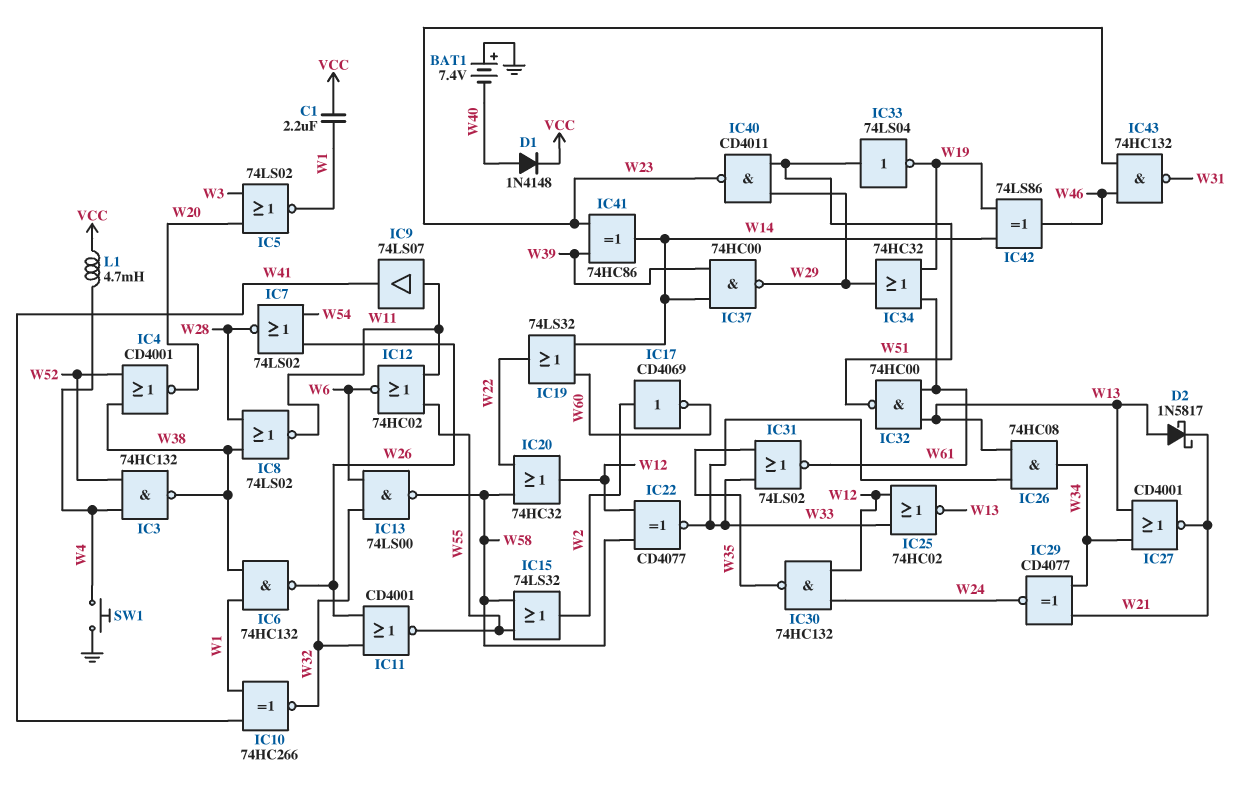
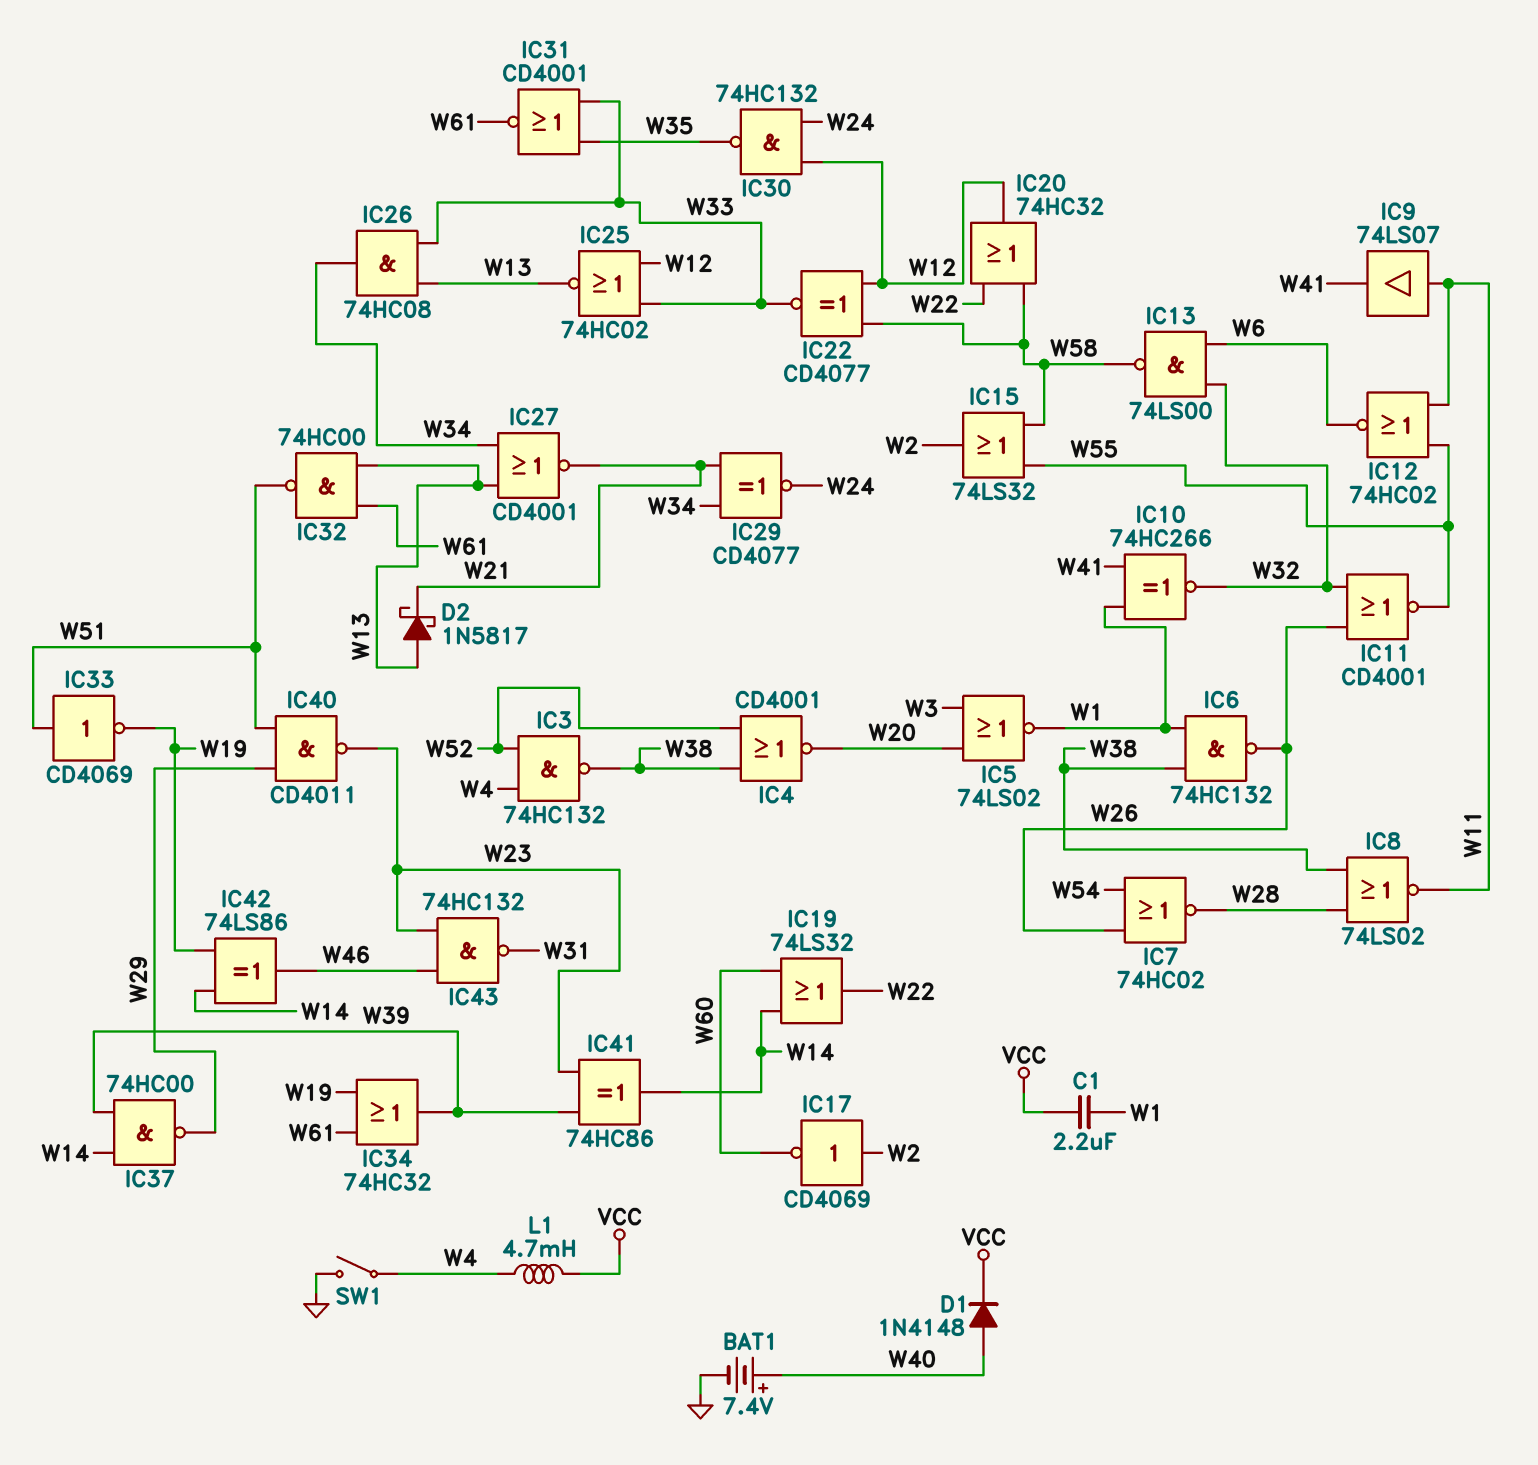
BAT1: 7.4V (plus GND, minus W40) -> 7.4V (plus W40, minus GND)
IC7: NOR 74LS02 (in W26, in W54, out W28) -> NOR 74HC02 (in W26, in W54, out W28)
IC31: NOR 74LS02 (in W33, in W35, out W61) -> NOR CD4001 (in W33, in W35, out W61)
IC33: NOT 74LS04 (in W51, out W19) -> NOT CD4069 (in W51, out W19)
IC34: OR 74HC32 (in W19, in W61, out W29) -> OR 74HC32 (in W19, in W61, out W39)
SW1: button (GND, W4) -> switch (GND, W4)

EXERCISE
Write out the full listing verbatim, excluding its pictures.

ANSWER SECTION
BAT1: 7.4V (plus GND, minus W40) -> 7.4V (plus W40, minus GND)
IC7: NOR 74LS02 (in W26, in W54, out W28) -> NOR 74HC02 (in W26, in W54, out W28)
IC31: NOR 74LS02 (in W33, in W35, out W61) -> NOR CD4001 (in W33, in W35, out W61)
IC33: NOT 74LS04 (in W51, out W19) -> NOT CD4069 (in W51, out W19)
IC34: OR 74HC32 (in W19, in W61, out W29) -> OR 74HC32 (in W19, in W61, out W39)
SW1: button (GND, W4) -> switch (GND, W4)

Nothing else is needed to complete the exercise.